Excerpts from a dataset
+ + + + +
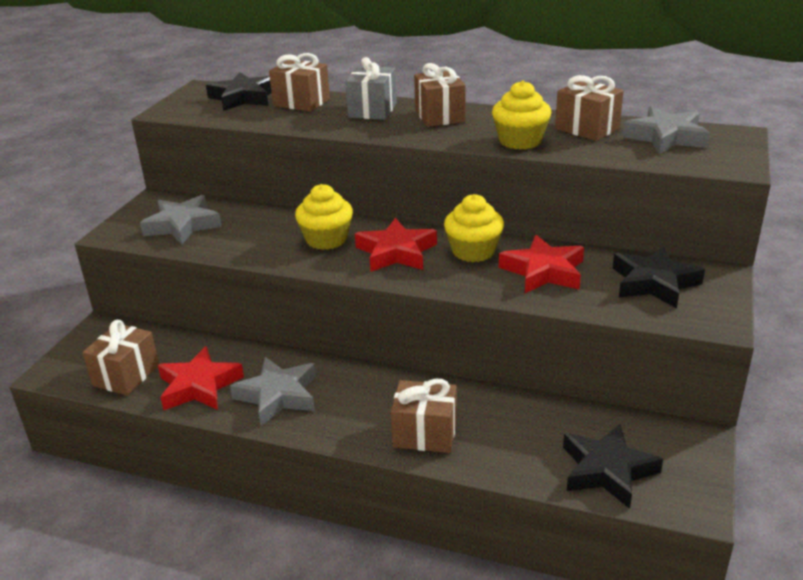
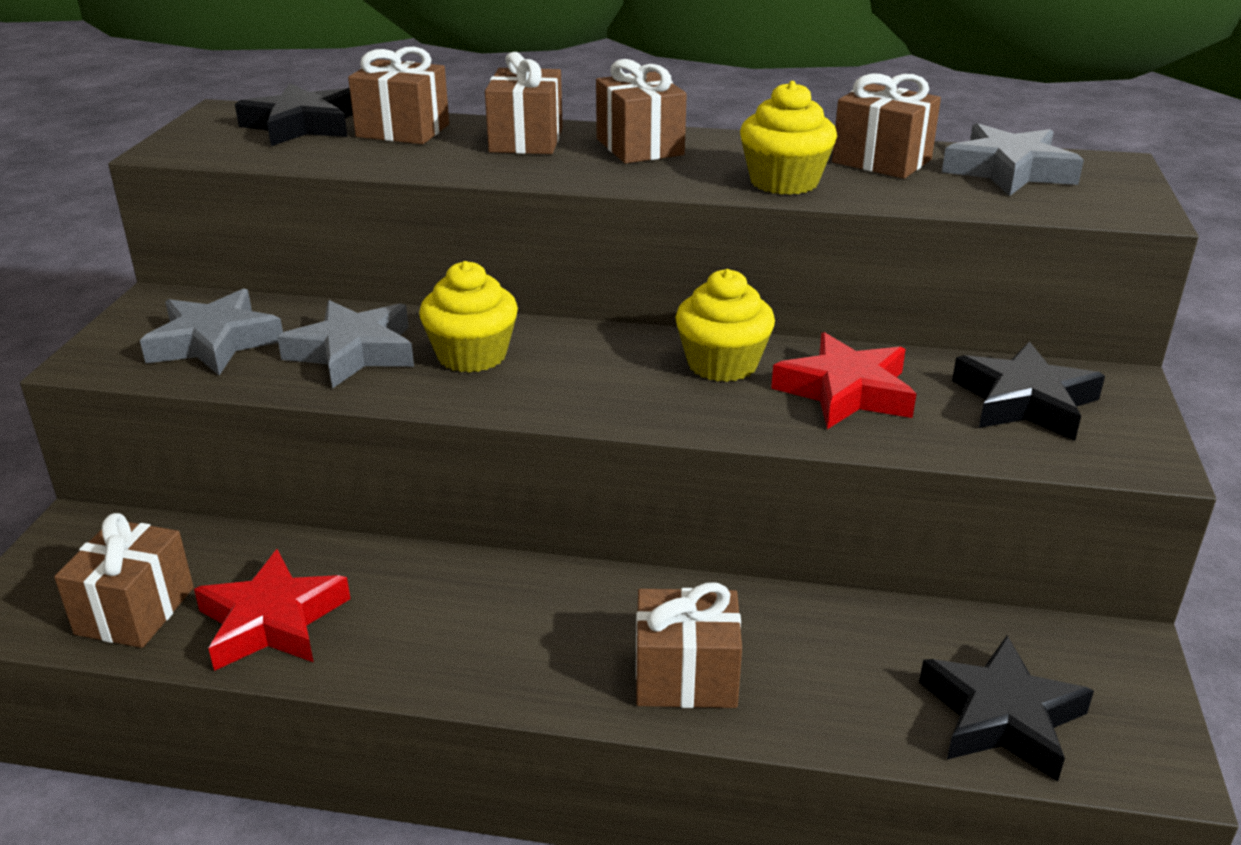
camera: 10 degrees left, 0 degrees up
(278, 395) = (417, 628): grey star -> grey star (354, 352)
(372, 110) = (526, 140): grey gift -> brown gift
(396, 252) = (596, 371): red star -> none

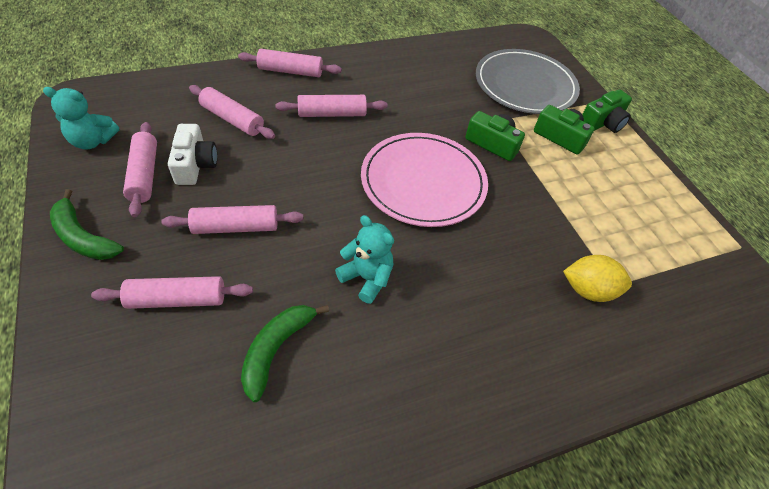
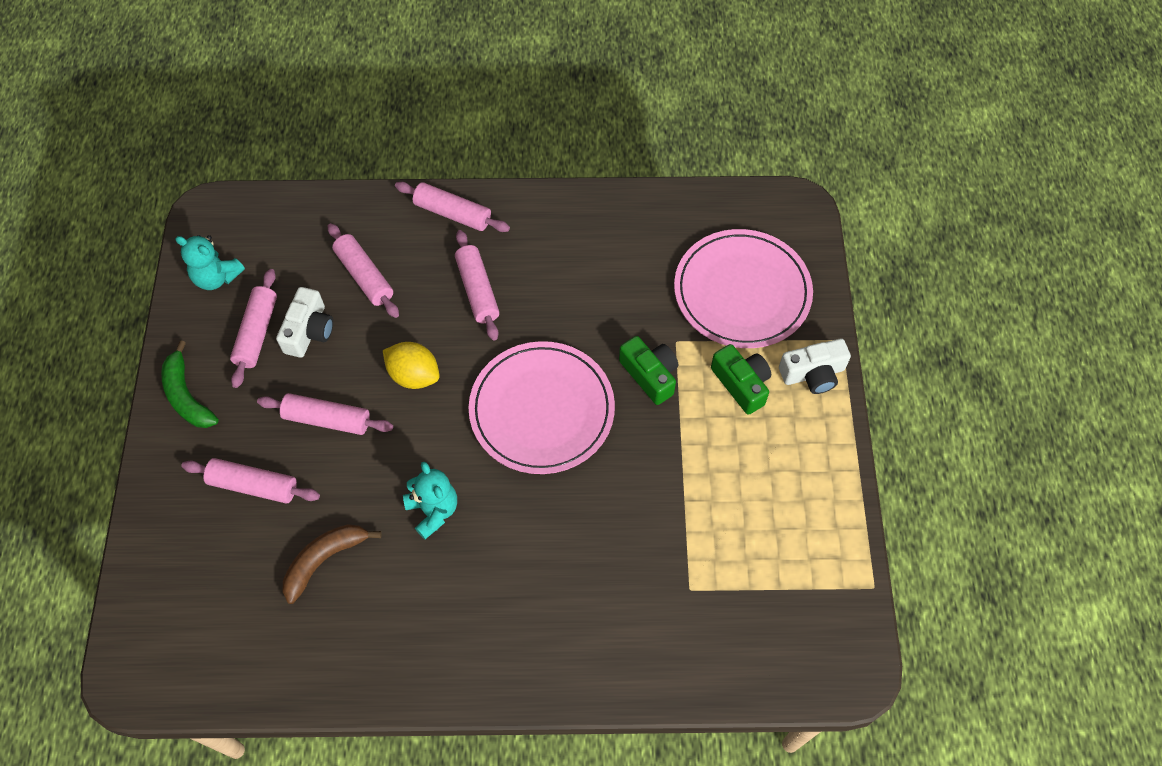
camera: 25 degrees right, 10 degrees up
(276, 349) = (324, 560): green banana -> brown banana
(332, 114) = (477, 290): pink rolling pin -> pink rolling pin turned 60 degrees clockwise
(525, 85) = (742, 292): grey plate -> pink plate
(588, 290) = (656, 587): yellow lemon -> yellow lemon (414, 375)
(602, 122) = (813, 374): green camera -> white camera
+ + + + +
Across the entries, how many lines include the string "degrees"? The answer should be only a number.

=== Solution ===
3